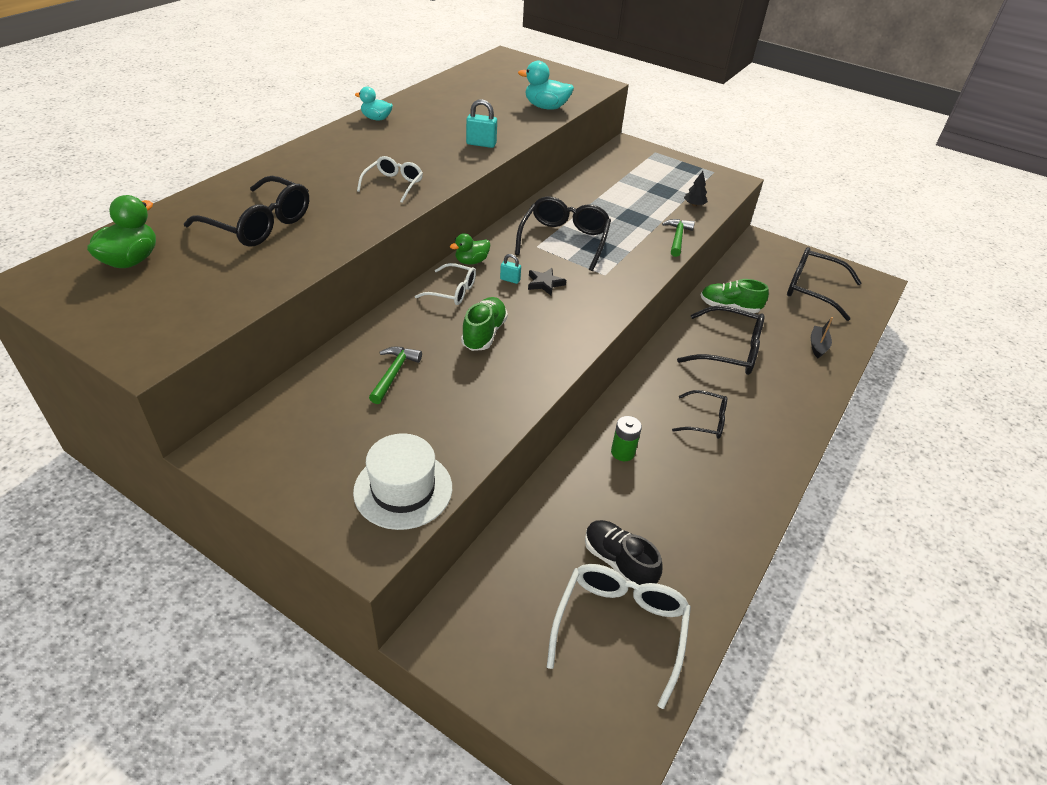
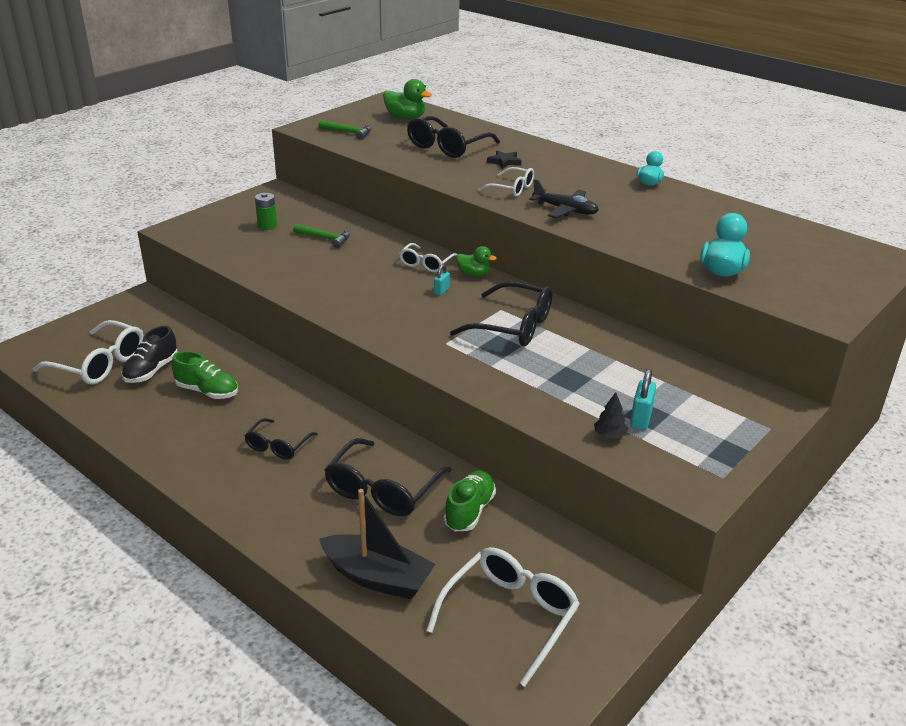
camera: 100 degrees right, 10 degrees down
(403, 489) = (212, 240): white hat -> none
(444, 159) = (565, 210): none -> black plane
(471, 261) = (473, 274): green duck -> green duck turned 135 degrees clockwise
(481, 144) = (605, 228): turquoise padlock -> turquoise padlock (641, 419)
(484, 334) = (363, 274): green shoe -> green shoe (207, 391)
(545, 283) = (433, 308): black star -> black star (504, 162)
(618, 562) = (151, 371): black shoe -> black shoe turned 150 degrees clockwise
(622, 452) = (258, 389): green battery -> green battery (267, 226)
(677, 238) = (521, 405): green hammer -> green hammer (348, 133)
(812, 289) = (510, 616): black glasses -> white glasses
(818, 346) = (377, 577): black boat -> black boat, size x1.96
────────────────────
**Task statement:** Write out the lines of the material above exactly, from its first line through the line that contains "(484, 334) = (363, 274): green", so that no picture appears in the copy.

**Written answer:**
camera: 100 degrees right, 10 degrees down
(403, 489) = (212, 240): white hat -> none
(444, 159) = (565, 210): none -> black plane
(471, 261) = (473, 274): green duck -> green duck turned 135 degrees clockwise
(481, 144) = (605, 228): turquoise padlock -> turquoise padlock (641, 419)
(484, 334) = (363, 274): green shoe -> green shoe (207, 391)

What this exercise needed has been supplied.